● PROBLEM STATEMENT
From the line that contains "(310, 115) = (717, 428): pink capsule -> none" to the last line of the records below, copy everything exactly, both ends included.

◆ ◆ ◆ ◆ ◆ ◆ ◆

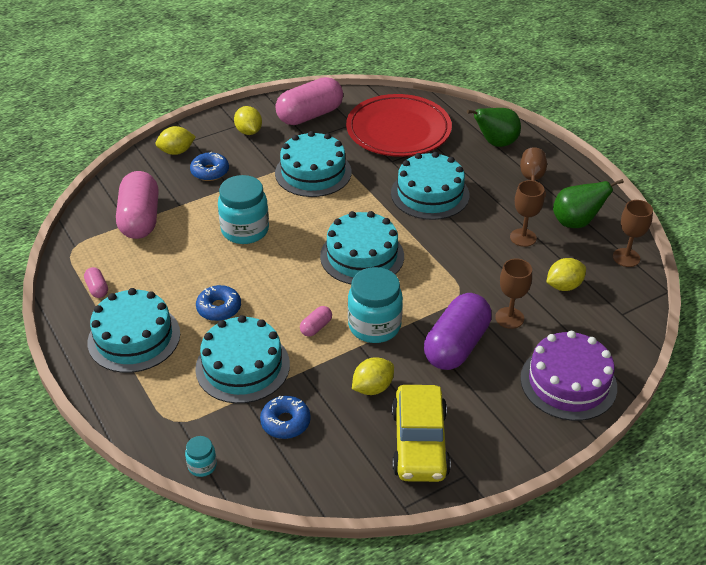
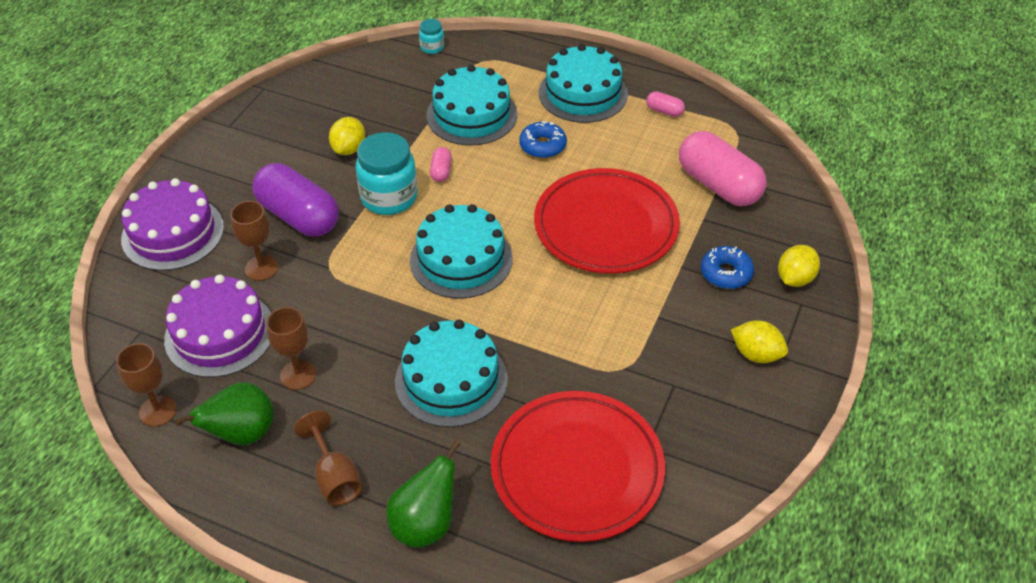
camera: 145 degrees right, 5 degrees up
(245, 230) = (606, 226): turquoise jar -> red plate
(285, 422) = (398, 96): blue donut -> none
(310, 115) = (717, 428): pink capsule -> none
(313, 172) = (615, 335): turquoise cake -> none
(419, 443) = (280, 129): yellow car -> none
(456, 346) = (298, 216): purple capsule -> purple capsule turned 45 degrees counterclockwise
(563, 286) = (220, 333): yellow lemon -> purple cake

◆ ◆ ◆ ◆ ◆ ◆ ◆

● REPLY
(310, 115) = (717, 428): pink capsule -> none
(313, 172) = (615, 335): turquoise cake -> none
(419, 443) = (280, 129): yellow car -> none
(456, 346) = (298, 216): purple capsule -> purple capsule turned 45 degrees counterclockwise
(563, 286) = (220, 333): yellow lemon -> purple cake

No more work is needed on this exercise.